* [Aim of the task] Once you reach the line containing "(417, 587) = (533, 231): blue" in the entries below, write out that line and each one after it down to the line containing "(242, 256) = (505, 206): black", exactly and with nothing added.

↓

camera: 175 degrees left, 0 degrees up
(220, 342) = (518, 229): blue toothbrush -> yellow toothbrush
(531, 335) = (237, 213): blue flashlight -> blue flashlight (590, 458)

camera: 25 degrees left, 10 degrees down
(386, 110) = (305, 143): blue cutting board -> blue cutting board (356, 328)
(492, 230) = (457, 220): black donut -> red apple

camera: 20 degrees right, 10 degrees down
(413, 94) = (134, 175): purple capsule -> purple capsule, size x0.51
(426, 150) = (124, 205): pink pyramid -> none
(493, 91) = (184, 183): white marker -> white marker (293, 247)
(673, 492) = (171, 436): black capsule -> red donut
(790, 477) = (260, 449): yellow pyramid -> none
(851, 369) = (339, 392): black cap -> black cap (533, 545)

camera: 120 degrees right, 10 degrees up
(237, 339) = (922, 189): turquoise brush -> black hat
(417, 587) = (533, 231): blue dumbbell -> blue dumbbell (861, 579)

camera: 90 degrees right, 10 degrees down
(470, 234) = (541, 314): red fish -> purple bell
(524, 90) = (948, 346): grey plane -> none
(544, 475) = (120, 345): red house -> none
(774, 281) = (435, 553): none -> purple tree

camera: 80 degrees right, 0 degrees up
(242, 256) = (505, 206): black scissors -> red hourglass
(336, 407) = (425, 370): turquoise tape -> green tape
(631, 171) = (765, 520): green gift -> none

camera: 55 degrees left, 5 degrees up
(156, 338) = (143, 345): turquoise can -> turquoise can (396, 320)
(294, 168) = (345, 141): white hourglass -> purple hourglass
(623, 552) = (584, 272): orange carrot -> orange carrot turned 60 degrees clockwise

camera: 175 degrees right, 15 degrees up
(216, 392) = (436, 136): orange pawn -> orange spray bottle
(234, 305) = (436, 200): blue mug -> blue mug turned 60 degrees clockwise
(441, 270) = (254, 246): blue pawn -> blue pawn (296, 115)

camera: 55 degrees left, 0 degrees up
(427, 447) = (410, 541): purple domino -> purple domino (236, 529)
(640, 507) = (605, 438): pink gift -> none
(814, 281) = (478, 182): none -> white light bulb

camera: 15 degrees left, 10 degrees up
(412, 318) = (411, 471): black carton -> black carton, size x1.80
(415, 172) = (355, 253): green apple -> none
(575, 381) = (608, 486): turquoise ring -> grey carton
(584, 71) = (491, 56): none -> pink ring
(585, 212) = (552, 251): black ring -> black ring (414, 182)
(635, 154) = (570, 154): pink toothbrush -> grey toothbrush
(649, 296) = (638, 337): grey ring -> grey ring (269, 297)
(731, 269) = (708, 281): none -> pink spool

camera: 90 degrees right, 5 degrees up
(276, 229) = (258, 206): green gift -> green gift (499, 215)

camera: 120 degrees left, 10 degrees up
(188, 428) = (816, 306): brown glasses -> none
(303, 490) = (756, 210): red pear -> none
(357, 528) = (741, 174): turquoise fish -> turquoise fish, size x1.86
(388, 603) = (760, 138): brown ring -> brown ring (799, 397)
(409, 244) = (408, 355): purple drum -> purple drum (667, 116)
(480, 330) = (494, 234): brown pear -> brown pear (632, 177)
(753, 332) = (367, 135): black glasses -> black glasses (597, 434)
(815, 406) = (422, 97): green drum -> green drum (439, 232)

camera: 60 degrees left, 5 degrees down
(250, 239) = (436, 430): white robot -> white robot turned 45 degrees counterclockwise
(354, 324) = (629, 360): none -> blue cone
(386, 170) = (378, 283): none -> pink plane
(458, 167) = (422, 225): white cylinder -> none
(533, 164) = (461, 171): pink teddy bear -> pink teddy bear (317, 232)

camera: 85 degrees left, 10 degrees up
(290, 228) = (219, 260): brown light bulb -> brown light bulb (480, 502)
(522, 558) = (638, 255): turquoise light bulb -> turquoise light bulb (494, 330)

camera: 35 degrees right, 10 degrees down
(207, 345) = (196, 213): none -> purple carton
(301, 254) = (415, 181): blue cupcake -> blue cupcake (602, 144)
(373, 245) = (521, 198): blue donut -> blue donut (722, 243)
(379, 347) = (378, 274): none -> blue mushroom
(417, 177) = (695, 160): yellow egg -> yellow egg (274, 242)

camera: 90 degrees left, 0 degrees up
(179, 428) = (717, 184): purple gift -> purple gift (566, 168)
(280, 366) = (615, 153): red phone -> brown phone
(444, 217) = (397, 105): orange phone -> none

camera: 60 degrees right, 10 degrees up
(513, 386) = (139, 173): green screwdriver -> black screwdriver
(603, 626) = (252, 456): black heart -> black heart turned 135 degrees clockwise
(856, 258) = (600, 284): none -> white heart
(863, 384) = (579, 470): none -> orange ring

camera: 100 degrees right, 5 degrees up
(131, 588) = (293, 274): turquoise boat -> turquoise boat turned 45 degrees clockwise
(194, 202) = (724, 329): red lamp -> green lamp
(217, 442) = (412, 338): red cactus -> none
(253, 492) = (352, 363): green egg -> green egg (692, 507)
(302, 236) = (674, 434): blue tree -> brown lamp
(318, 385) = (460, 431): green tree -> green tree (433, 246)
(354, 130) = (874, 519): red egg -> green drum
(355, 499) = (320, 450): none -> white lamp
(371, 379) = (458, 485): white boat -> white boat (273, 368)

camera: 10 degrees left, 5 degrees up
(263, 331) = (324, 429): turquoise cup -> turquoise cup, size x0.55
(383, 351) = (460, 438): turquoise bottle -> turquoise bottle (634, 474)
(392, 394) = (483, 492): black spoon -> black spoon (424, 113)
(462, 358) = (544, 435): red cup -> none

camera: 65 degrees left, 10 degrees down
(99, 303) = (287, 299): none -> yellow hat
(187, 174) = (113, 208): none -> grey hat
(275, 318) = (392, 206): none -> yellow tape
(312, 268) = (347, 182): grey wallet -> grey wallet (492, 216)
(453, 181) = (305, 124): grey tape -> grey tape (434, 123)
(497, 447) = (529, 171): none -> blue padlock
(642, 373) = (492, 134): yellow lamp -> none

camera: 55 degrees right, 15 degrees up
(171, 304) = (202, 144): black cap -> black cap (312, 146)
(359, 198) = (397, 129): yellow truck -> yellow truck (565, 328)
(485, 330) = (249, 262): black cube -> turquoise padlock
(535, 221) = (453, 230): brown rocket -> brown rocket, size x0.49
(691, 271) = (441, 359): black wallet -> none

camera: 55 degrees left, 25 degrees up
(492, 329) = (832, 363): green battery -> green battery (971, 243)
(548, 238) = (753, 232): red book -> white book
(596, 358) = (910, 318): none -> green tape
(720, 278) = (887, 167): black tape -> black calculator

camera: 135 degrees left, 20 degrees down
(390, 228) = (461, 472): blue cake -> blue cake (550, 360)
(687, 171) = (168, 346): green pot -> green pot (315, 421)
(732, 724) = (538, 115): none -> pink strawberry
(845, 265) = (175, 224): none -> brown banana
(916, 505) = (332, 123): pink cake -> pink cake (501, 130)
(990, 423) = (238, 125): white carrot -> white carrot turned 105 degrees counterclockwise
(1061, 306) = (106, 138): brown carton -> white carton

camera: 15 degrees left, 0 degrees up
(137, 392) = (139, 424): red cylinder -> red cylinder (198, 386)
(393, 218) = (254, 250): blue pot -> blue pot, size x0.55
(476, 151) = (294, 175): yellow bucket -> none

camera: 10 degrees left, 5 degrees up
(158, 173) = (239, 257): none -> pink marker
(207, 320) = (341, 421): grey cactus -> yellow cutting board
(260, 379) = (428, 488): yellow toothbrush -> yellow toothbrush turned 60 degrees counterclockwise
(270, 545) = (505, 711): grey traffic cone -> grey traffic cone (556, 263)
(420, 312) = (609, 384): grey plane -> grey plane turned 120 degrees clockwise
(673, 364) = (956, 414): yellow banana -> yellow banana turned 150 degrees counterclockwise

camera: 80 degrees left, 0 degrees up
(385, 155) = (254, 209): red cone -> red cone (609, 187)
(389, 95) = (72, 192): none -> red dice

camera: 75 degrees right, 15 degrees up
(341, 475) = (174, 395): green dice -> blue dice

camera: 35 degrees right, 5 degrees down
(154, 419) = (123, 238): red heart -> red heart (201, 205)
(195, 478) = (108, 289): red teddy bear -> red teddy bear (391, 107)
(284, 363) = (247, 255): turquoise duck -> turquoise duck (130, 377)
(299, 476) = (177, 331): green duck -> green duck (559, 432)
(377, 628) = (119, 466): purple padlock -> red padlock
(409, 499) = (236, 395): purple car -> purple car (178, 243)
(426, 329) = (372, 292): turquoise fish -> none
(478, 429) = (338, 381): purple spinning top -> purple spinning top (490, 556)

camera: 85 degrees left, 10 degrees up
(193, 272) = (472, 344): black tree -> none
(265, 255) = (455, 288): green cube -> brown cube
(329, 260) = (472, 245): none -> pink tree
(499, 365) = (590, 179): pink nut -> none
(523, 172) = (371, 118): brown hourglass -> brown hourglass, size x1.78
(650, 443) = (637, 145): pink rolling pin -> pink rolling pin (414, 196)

↑

* [The answer]
(417, 587) = (533, 231): blue dumbbell -> blue dumbbell (861, 579)

camera: 90 degrees right, 10 degrees down
(470, 234) = (541, 314): red fish -> purple bell
(524, 90) = (948, 346): grey plane -> none
(544, 475) = (120, 345): red house -> none
(774, 281) = (435, 553): none -> purple tree

camera: 80 degrees right, 0 degrees up
(242, 256) = (505, 206): black scissors -> red hourglass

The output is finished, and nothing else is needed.